• What is required: Give the entries below again, word for word, and leave out the images.

• Material provided:
......
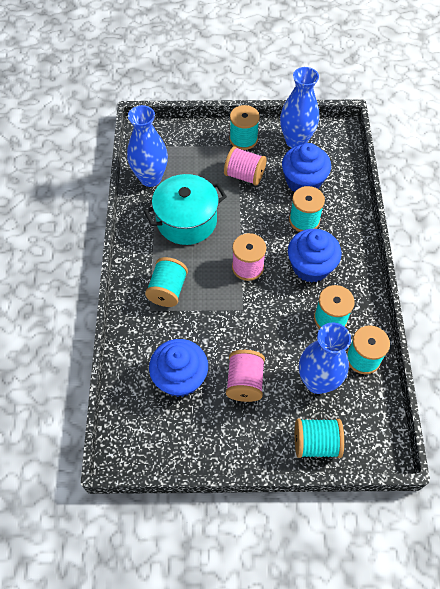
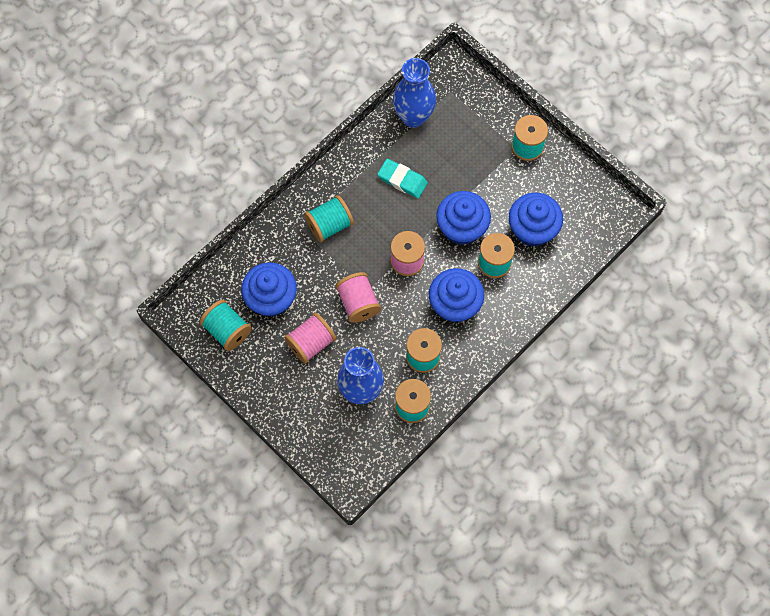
camera: 45 degrees right, 10 degrees up
(186, 221) = (402, 180): turquoise pot -> turquoise eraser
(244, 175) = (491, 181): pink spool -> pink spool (358, 303)
(259, 217) = (462, 227): none -> blue cupcake
(296, 141) = (570, 187): blue vase -> none
(316, 443) = (313, 428): turquoise spool -> turquoise spool (227, 330)

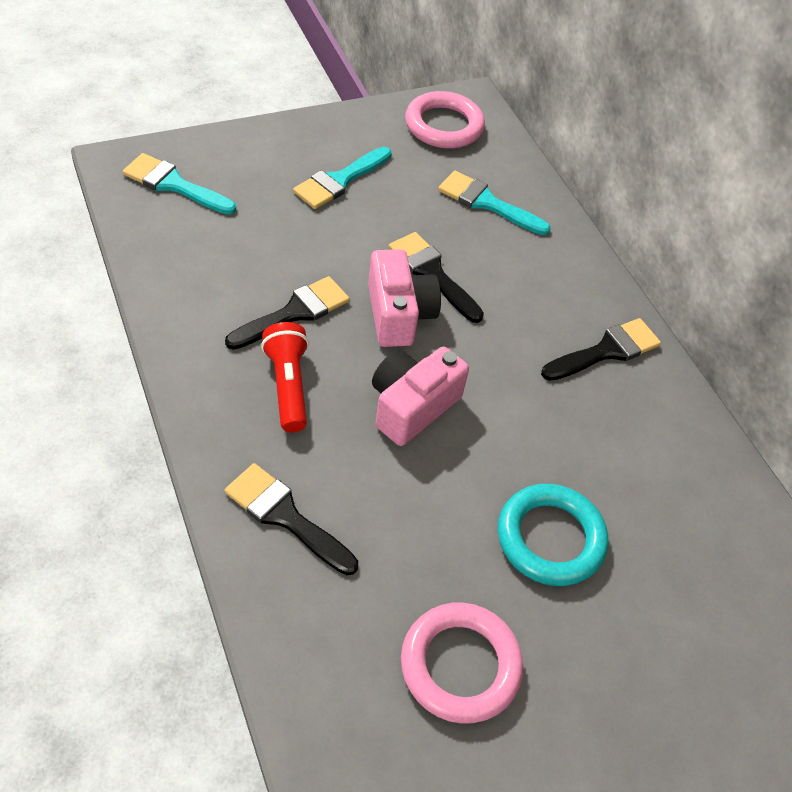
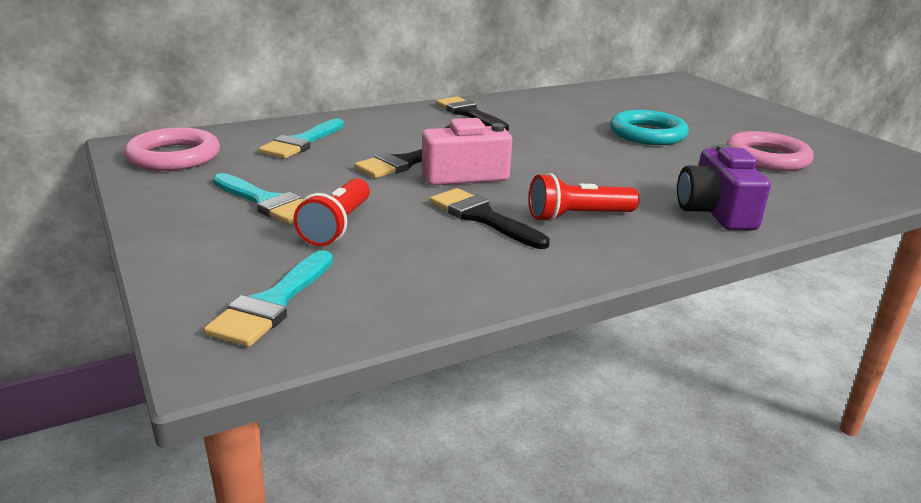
camera: 90 degrees left, 25 degrees down
(285, 516) = (715, 212): black brush -> purple camera
(288, 219) = (337, 226): none -> red flashlight
(412, 406) = (565, 170): pink camera -> none

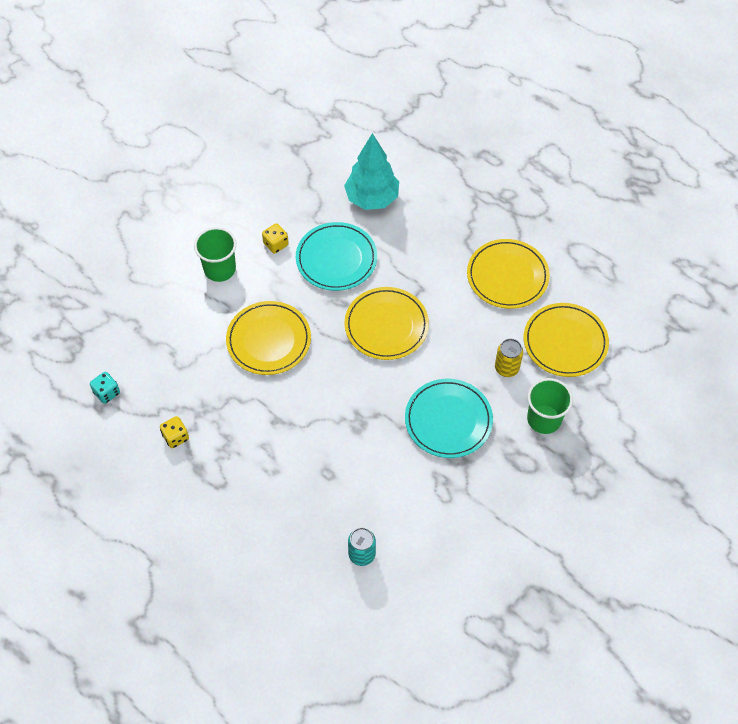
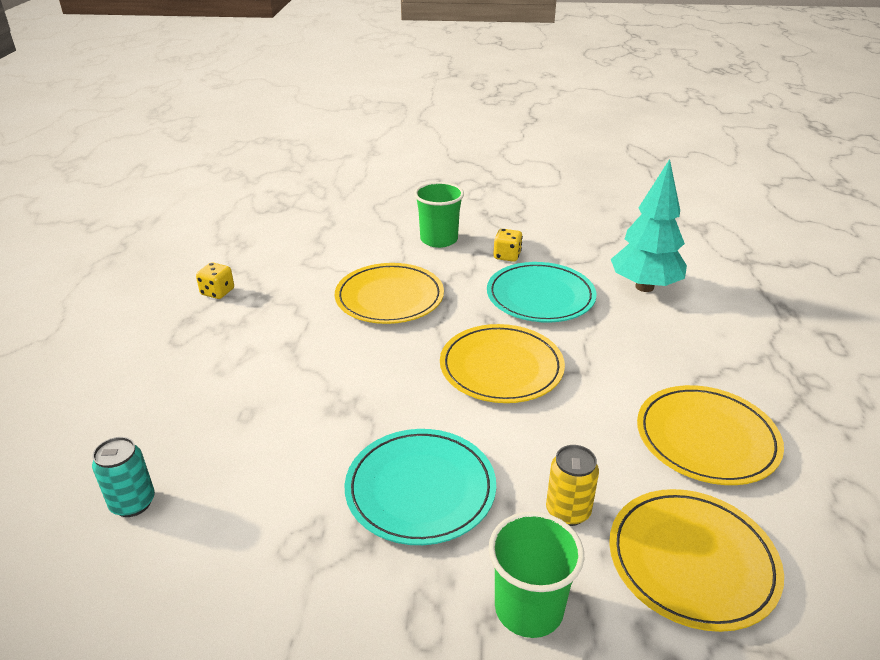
camera: 55 degrees right, 25 degrees down
(107, 393) = (239, 239): turquoise dice -> none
......
• Exercise answer:
camera: 45 degrees right, 10 degrees up
(186, 221) = (402, 180): turquoise pot -> turquoise eraser
(244, 175) = (491, 181): pink spool -> pink spool (358, 303)
(259, 217) = (462, 227): none -> blue cupcake
(296, 141) = (570, 187): blue vase -> none
(316, 443) = (313, 428): turquoise spool -> turquoise spool (227, 330)

camera: 90 degrees left, 25 degrees down
(285, 516) = (715, 212): black brush -> purple camera
(288, 219) = (337, 226): none -> red flashlight
(412, 406) = (565, 170): pink camera -> none

camera: 55 degrees right, 25 degrees down
(107, 393) = (239, 239): turquoise dice -> none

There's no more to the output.